* [Task directions]:
Where an image appears, leave it out; otherwise repeat the data exactly.

* [Available records]:

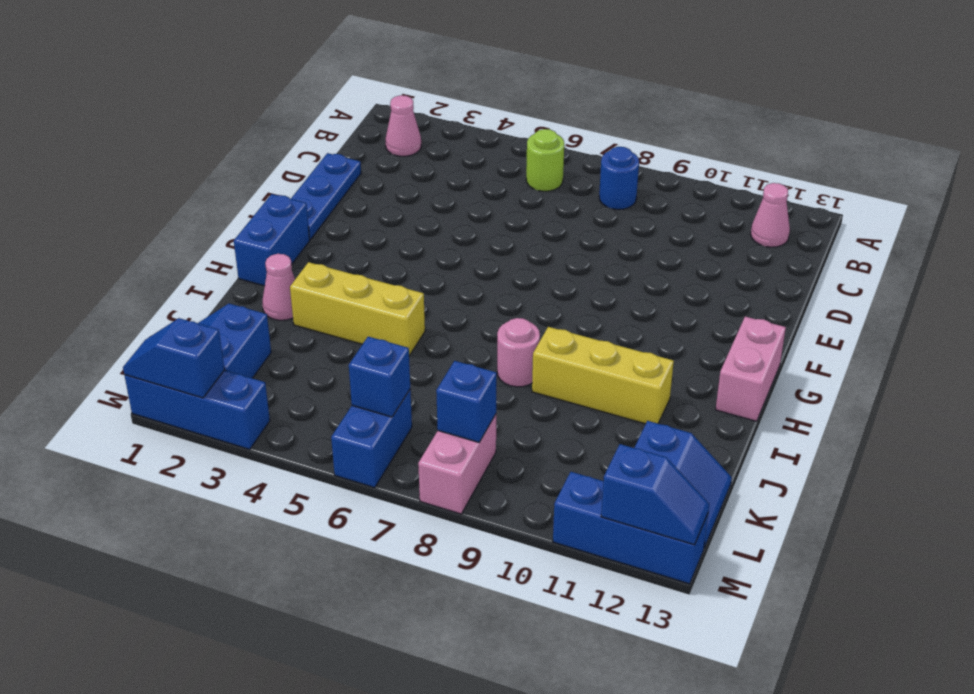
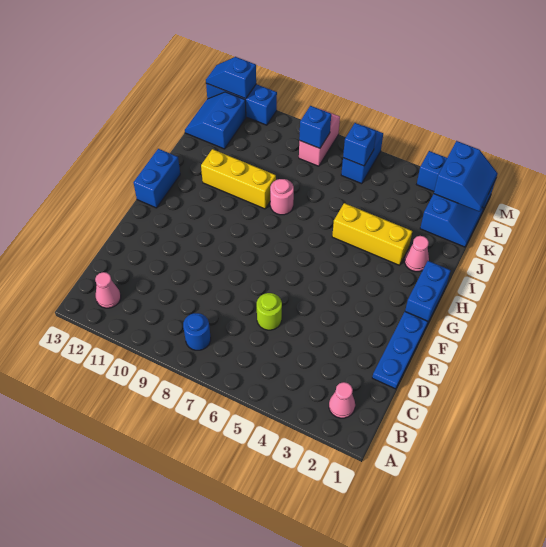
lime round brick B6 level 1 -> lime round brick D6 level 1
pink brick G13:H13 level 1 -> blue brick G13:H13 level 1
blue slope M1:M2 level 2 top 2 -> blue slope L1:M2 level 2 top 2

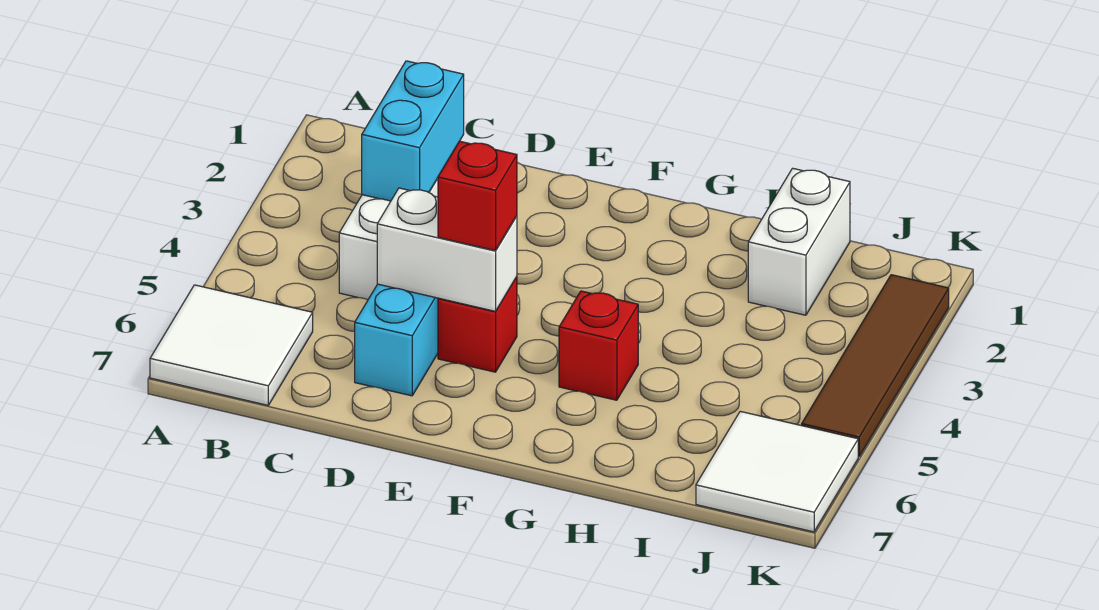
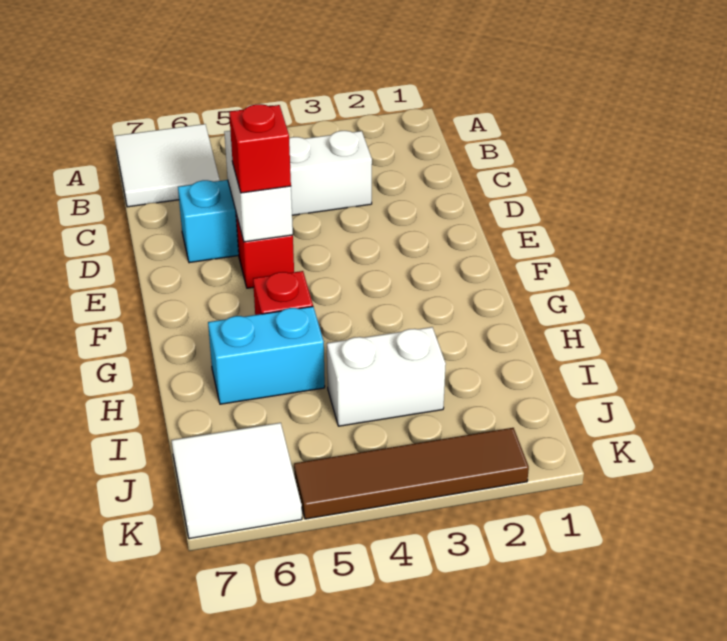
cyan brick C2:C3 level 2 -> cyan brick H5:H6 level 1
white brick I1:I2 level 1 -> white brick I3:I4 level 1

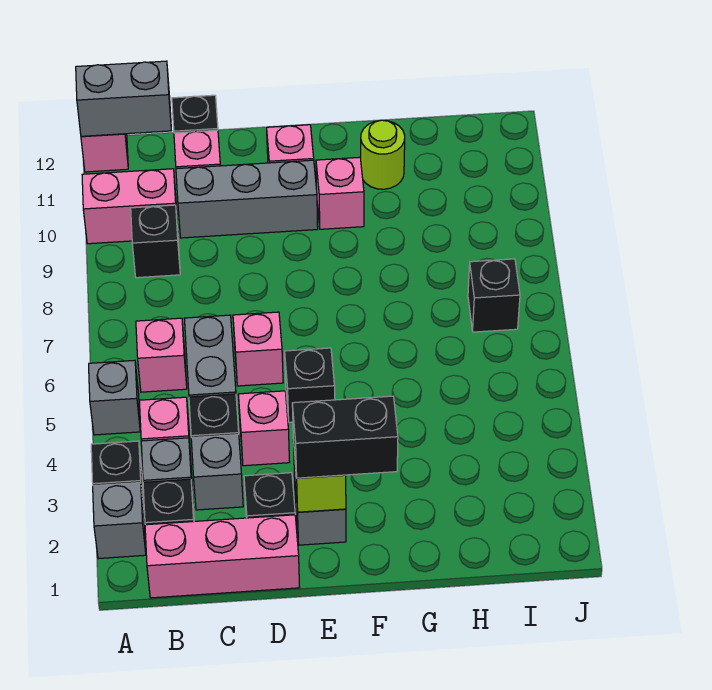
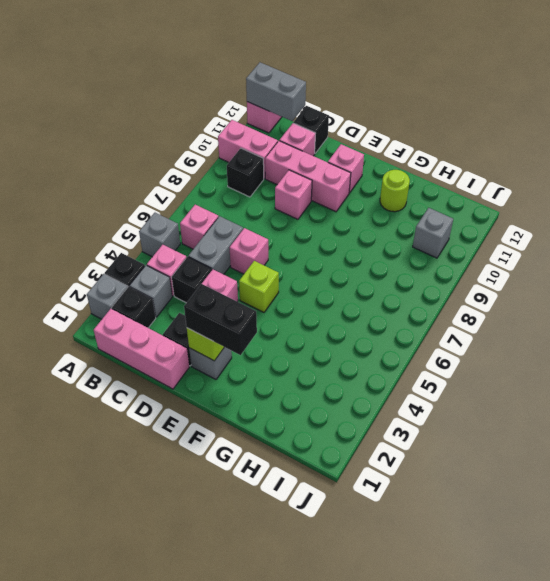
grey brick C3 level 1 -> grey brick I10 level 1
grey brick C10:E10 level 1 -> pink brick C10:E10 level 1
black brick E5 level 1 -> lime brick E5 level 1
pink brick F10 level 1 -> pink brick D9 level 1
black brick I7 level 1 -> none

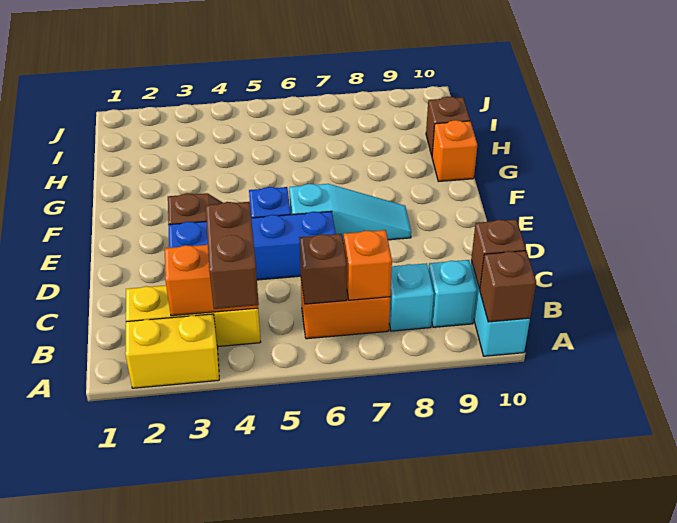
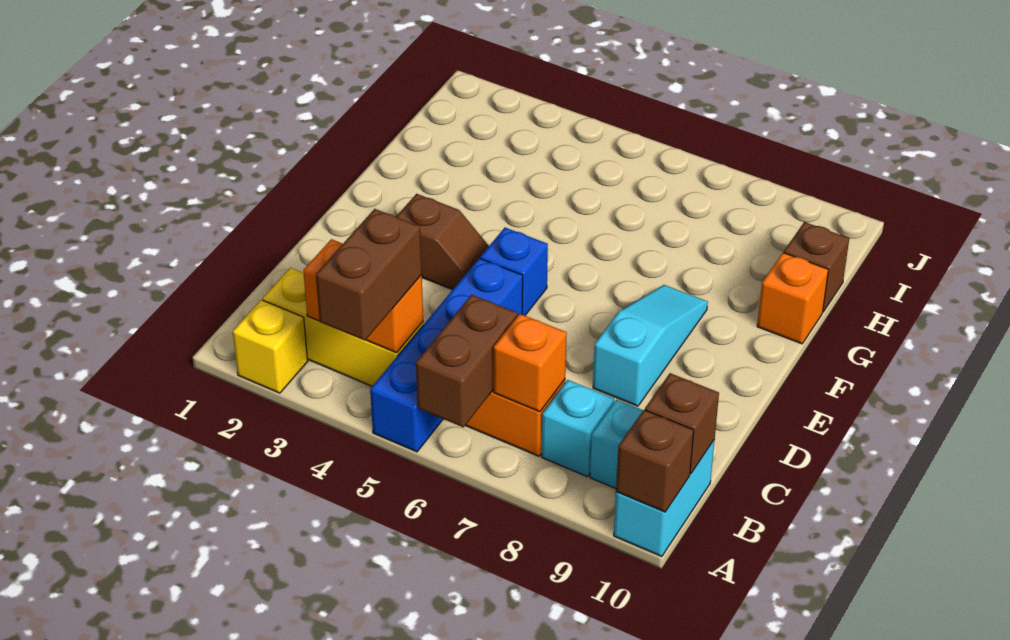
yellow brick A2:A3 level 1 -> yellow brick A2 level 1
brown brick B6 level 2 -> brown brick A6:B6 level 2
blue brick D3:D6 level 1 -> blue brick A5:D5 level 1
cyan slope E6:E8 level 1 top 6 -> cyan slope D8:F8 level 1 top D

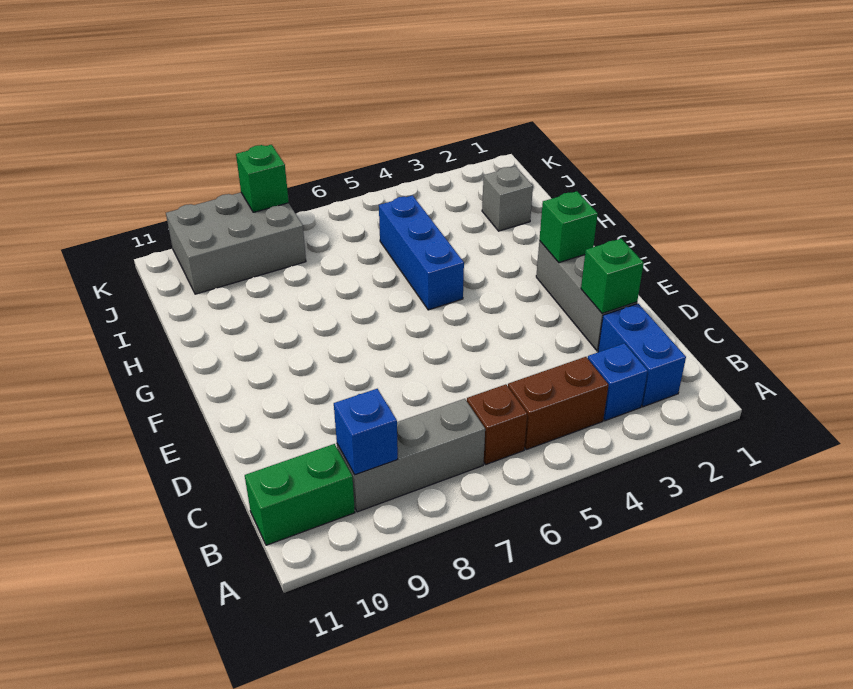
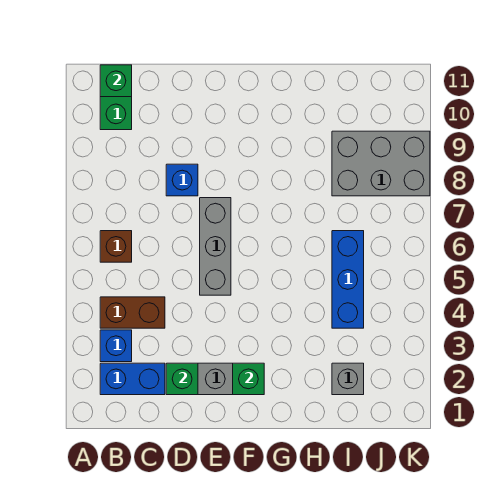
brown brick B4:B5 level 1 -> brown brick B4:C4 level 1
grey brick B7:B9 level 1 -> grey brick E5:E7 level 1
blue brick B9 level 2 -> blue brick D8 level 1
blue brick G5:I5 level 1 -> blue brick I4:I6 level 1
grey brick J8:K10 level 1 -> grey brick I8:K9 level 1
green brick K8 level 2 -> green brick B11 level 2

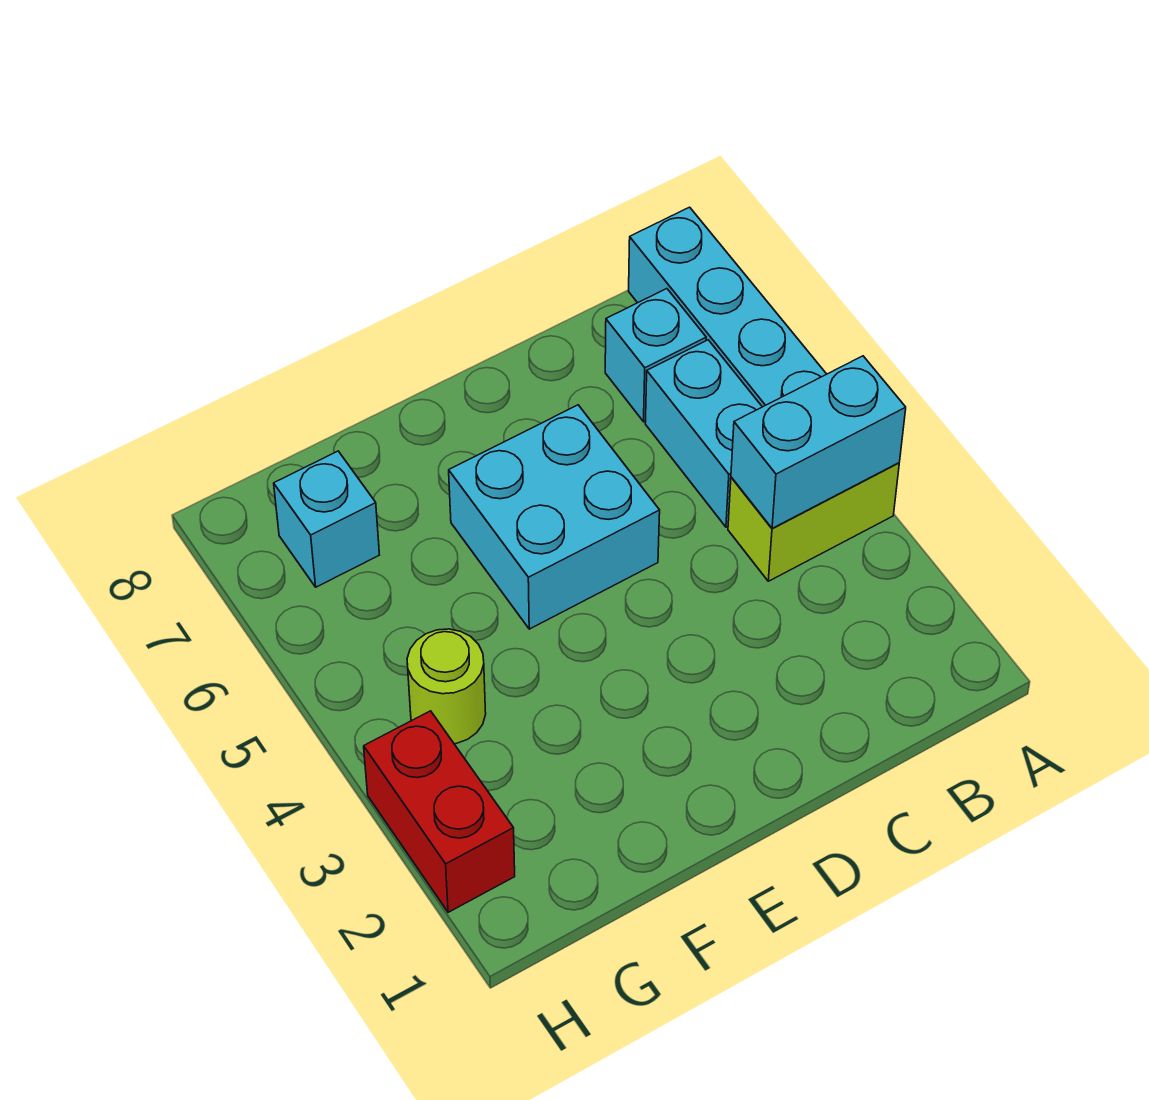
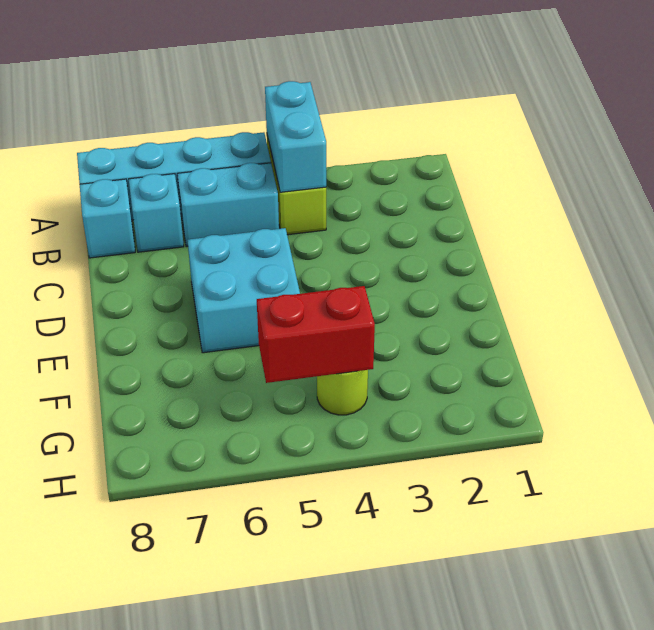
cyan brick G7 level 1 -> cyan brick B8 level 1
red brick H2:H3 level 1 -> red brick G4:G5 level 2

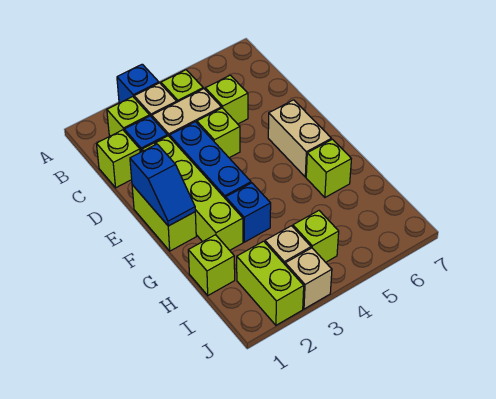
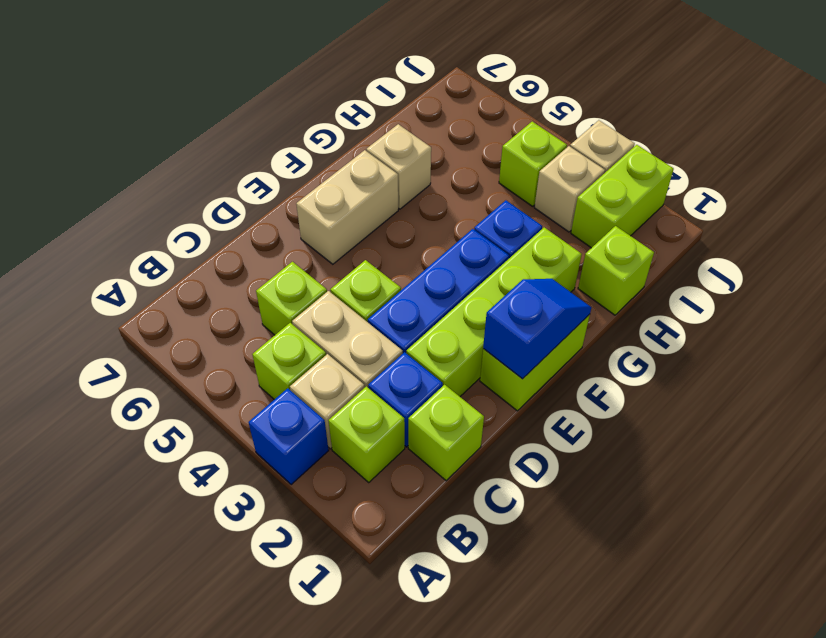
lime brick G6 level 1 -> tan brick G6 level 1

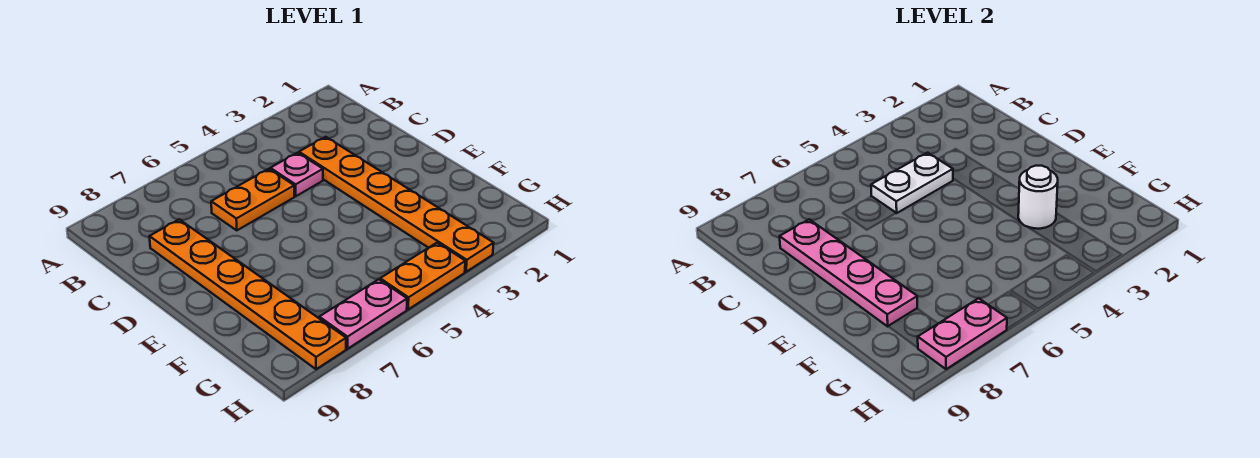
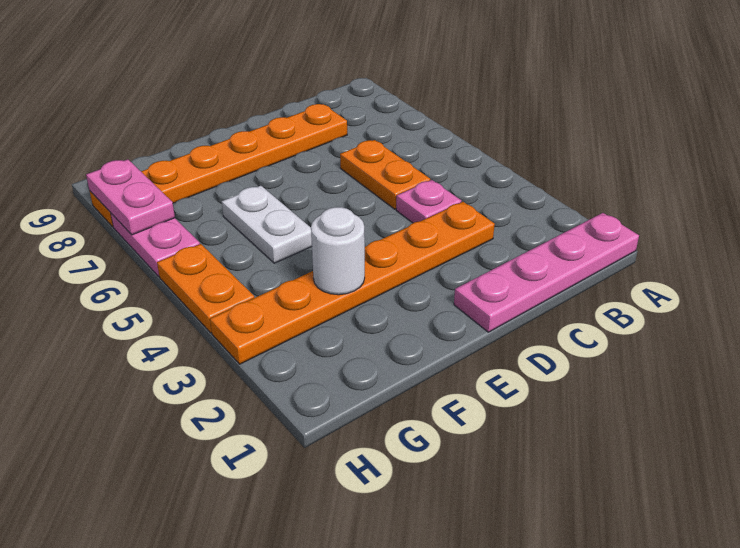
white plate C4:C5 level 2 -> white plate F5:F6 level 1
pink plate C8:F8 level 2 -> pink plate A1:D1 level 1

* [Answer for the task]:
lime round brick B6 level 1 -> lime round brick D6 level 1
pink brick G13:H13 level 1 -> blue brick G13:H13 level 1
blue slope M1:M2 level 2 top 2 -> blue slope L1:M2 level 2 top 2

cyan brick C2:C3 level 2 -> cyan brick H5:H6 level 1
white brick I1:I2 level 1 -> white brick I3:I4 level 1

grey brick C3 level 1 -> grey brick I10 level 1
grey brick C10:E10 level 1 -> pink brick C10:E10 level 1
black brick E5 level 1 -> lime brick E5 level 1
pink brick F10 level 1 -> pink brick D9 level 1
black brick I7 level 1 -> none

yellow brick A2:A3 level 1 -> yellow brick A2 level 1
brown brick B6 level 2 -> brown brick A6:B6 level 2
blue brick D3:D6 level 1 -> blue brick A5:D5 level 1
cyan slope E6:E8 level 1 top 6 -> cyan slope D8:F8 level 1 top D

brown brick B4:B5 level 1 -> brown brick B4:C4 level 1
grey brick B7:B9 level 1 -> grey brick E5:E7 level 1
blue brick B9 level 2 -> blue brick D8 level 1
blue brick G5:I5 level 1 -> blue brick I4:I6 level 1
grey brick J8:K10 level 1 -> grey brick I8:K9 level 1
green brick K8 level 2 -> green brick B11 level 2

cyan brick G7 level 1 -> cyan brick B8 level 1
red brick H2:H3 level 1 -> red brick G4:G5 level 2

lime brick G6 level 1 -> tan brick G6 level 1

white plate C4:C5 level 2 -> white plate F5:F6 level 1
pink plate C8:F8 level 2 -> pink plate A1:D1 level 1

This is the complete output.